Exercise instructions →
Identify every line in the entries below that contains the string "objects", and copy each of those lines in full.

[Entries excerpted from a collection]
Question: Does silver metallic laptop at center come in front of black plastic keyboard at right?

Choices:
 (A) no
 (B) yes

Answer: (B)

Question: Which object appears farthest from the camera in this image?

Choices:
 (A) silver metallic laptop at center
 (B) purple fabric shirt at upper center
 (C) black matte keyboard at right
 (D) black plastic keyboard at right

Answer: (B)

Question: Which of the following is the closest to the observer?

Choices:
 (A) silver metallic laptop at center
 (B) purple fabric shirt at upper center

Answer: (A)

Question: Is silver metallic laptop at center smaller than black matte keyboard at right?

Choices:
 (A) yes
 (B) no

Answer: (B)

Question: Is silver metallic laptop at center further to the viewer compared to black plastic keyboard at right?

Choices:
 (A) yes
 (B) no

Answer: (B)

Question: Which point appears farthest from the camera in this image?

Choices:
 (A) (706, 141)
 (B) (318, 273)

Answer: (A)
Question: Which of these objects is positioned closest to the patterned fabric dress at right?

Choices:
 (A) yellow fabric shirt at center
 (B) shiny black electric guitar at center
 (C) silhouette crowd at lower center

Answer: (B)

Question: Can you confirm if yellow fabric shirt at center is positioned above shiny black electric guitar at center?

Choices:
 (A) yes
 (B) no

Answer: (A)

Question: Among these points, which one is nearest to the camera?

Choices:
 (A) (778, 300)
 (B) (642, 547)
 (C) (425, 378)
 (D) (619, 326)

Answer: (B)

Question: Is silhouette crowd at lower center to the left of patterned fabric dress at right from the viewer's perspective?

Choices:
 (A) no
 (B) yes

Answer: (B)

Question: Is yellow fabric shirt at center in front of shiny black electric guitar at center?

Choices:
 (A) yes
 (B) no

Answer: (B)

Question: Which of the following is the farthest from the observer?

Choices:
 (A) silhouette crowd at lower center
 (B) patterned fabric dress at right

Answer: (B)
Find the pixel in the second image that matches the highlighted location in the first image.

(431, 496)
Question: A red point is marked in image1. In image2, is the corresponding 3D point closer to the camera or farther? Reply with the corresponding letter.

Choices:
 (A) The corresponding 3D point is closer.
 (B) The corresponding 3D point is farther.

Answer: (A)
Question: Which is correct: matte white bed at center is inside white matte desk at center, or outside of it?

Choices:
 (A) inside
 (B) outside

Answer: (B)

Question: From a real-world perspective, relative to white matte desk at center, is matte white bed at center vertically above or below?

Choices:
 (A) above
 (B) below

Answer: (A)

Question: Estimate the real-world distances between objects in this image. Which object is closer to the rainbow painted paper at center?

Output of the task →
Question: Which of these objects is positioned closest to the patterned fabric dress at right?
Question: Estimate the real-world distances between objects in this image. Which object is closer to the rainbow painted paper at center?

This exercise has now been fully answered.